Scene images with change listings
═══

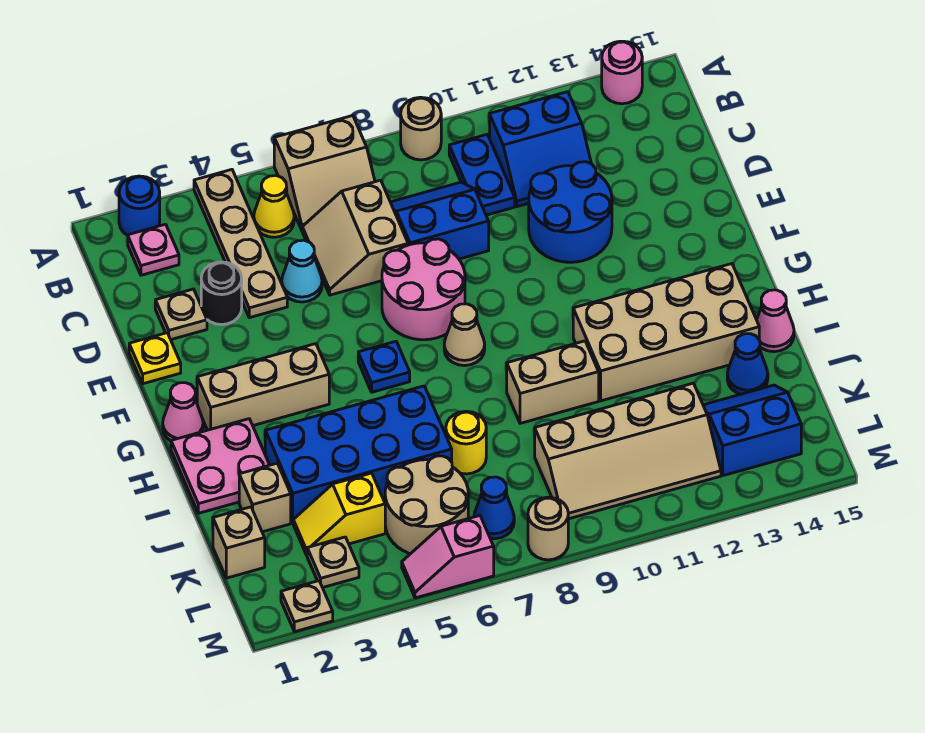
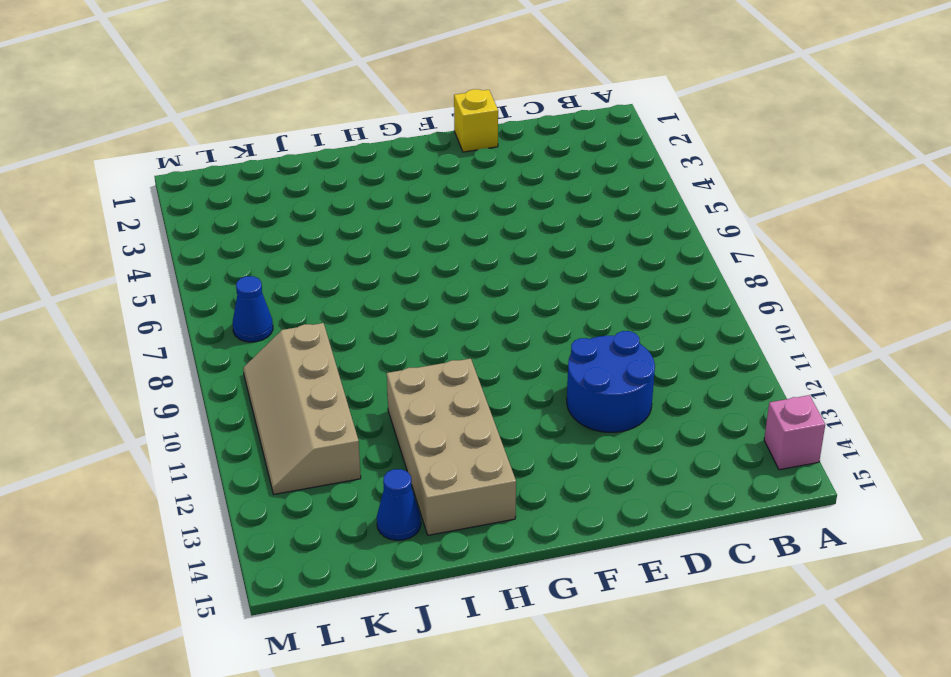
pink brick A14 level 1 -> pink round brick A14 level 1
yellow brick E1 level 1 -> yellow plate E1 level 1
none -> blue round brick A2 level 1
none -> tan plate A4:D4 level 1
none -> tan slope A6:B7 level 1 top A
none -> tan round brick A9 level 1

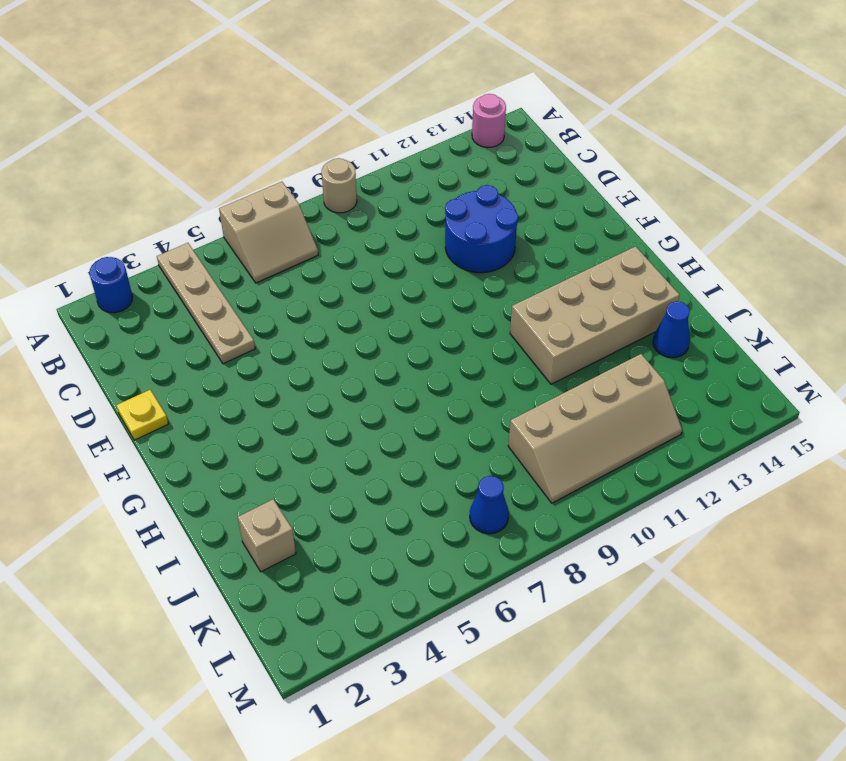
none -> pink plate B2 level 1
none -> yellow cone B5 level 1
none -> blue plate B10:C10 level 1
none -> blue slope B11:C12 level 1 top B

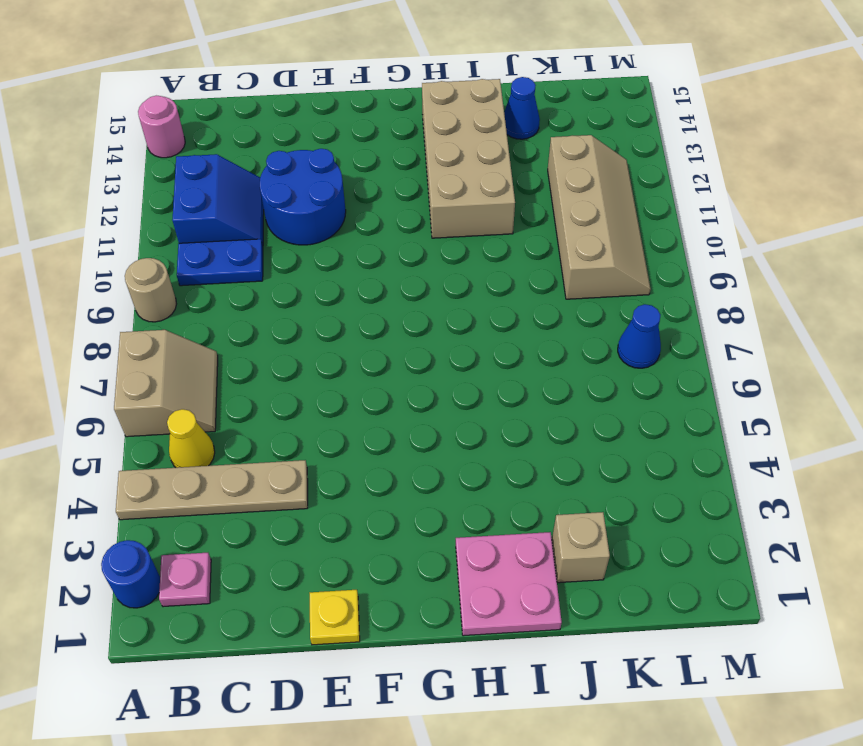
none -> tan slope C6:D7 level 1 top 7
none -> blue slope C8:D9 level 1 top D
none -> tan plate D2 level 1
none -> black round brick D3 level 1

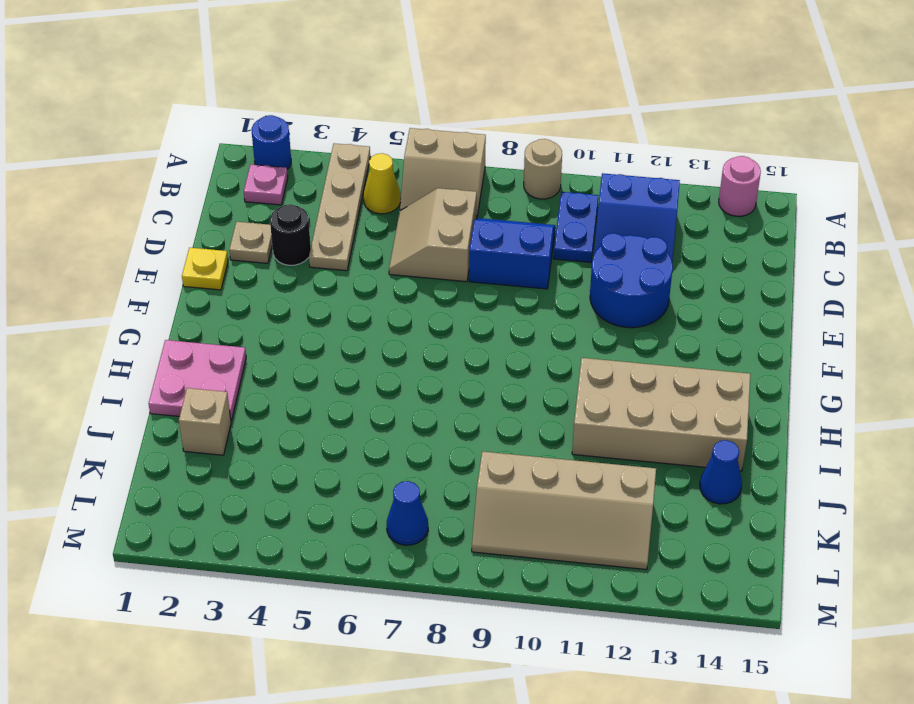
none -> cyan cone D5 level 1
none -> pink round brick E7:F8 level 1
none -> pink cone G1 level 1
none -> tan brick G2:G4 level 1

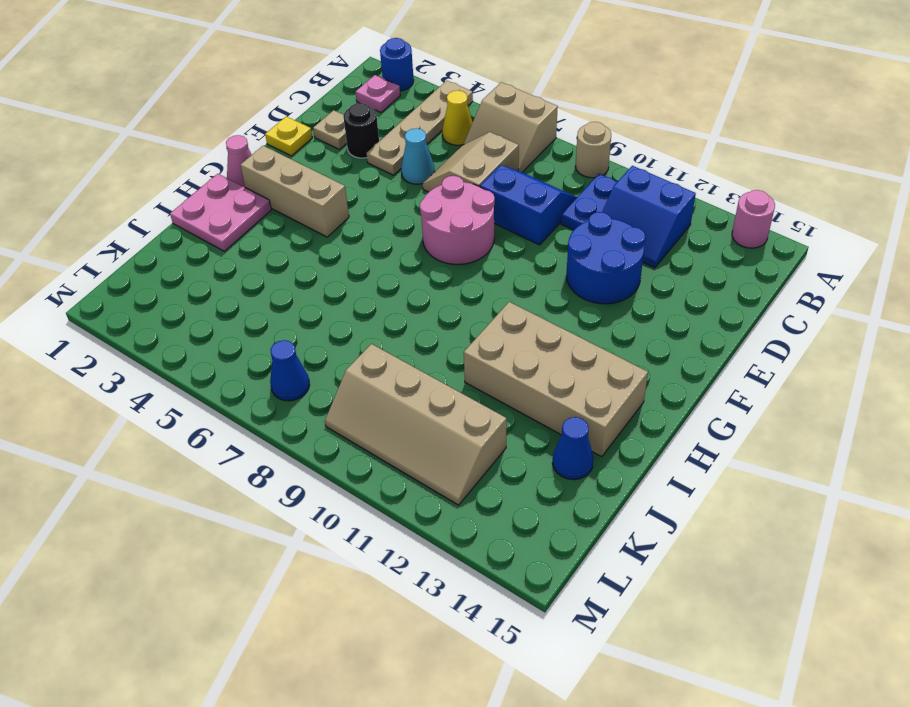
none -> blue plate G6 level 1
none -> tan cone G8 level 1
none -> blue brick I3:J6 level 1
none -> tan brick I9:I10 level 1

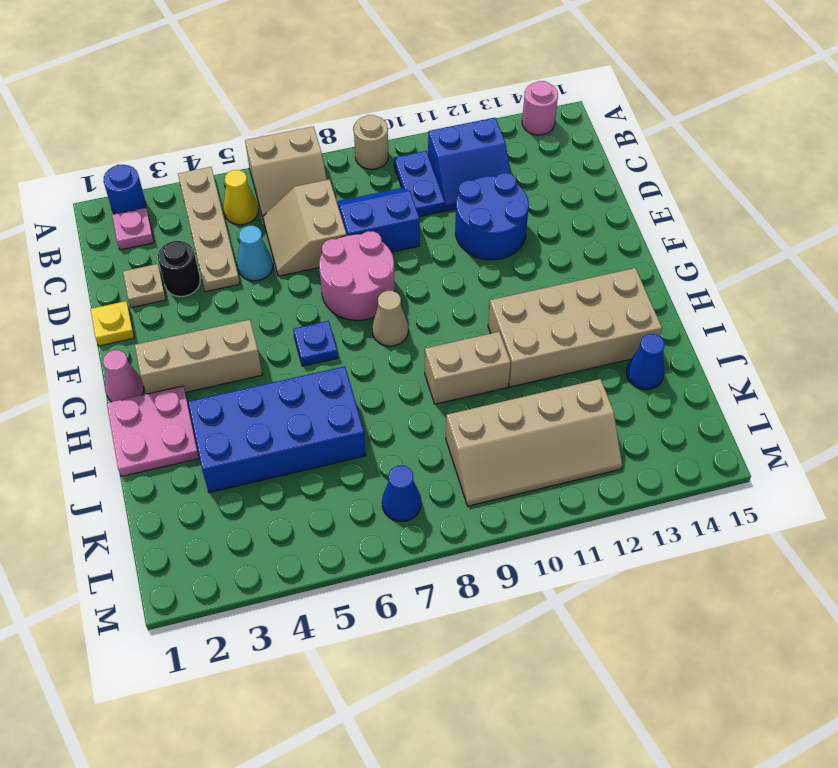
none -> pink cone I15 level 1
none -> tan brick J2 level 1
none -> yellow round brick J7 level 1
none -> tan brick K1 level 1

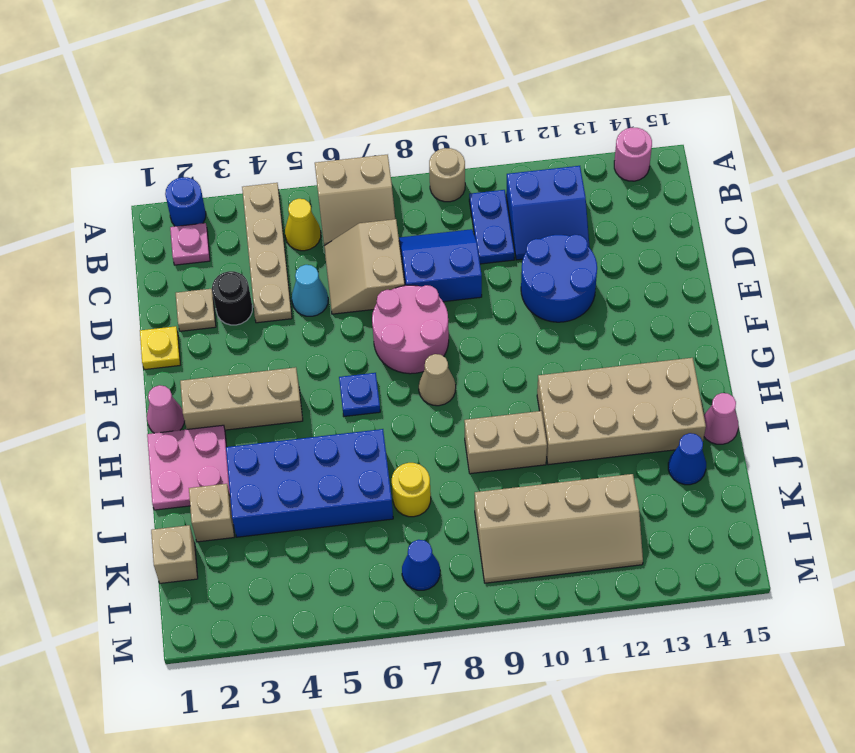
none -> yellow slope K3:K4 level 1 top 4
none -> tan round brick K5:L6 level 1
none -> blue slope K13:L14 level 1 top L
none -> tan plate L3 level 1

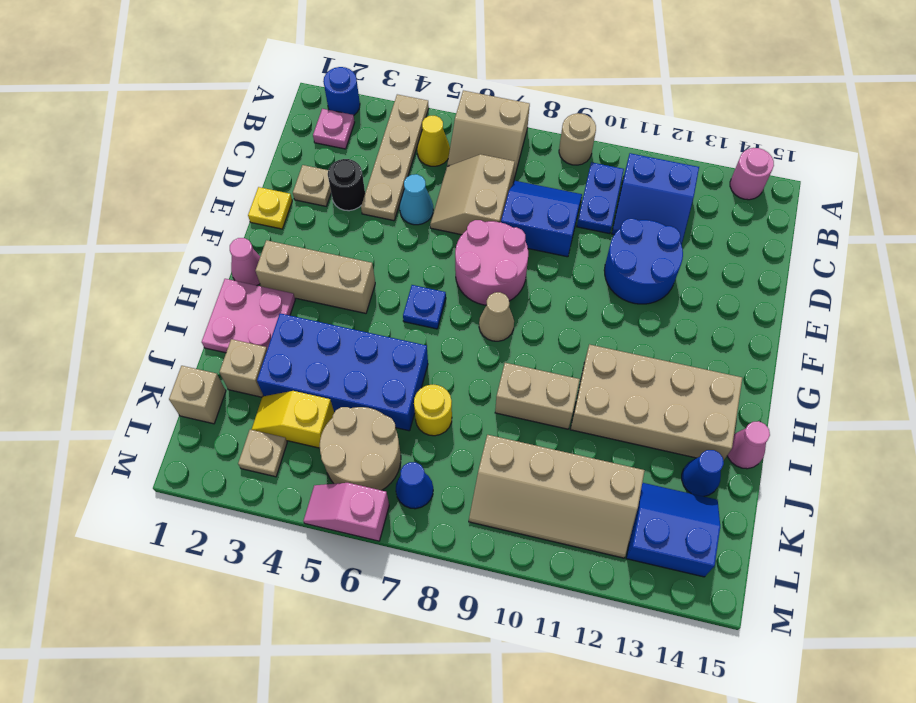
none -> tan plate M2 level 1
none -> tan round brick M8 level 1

═══

What you will do -
Return word for word the lines from the beginning of the entries through the line that contains "none -> blue slope B11:C12 level 1 top B", both ends included, but no pictures.

Response to the exercise -
pink brick A14 level 1 -> pink round brick A14 level 1
yellow brick E1 level 1 -> yellow plate E1 level 1
none -> blue round brick A2 level 1
none -> tan plate A4:D4 level 1
none -> tan slope A6:B7 level 1 top A
none -> tan round brick A9 level 1

none -> pink plate B2 level 1
none -> yellow cone B5 level 1
none -> blue plate B10:C10 level 1
none -> blue slope B11:C12 level 1 top B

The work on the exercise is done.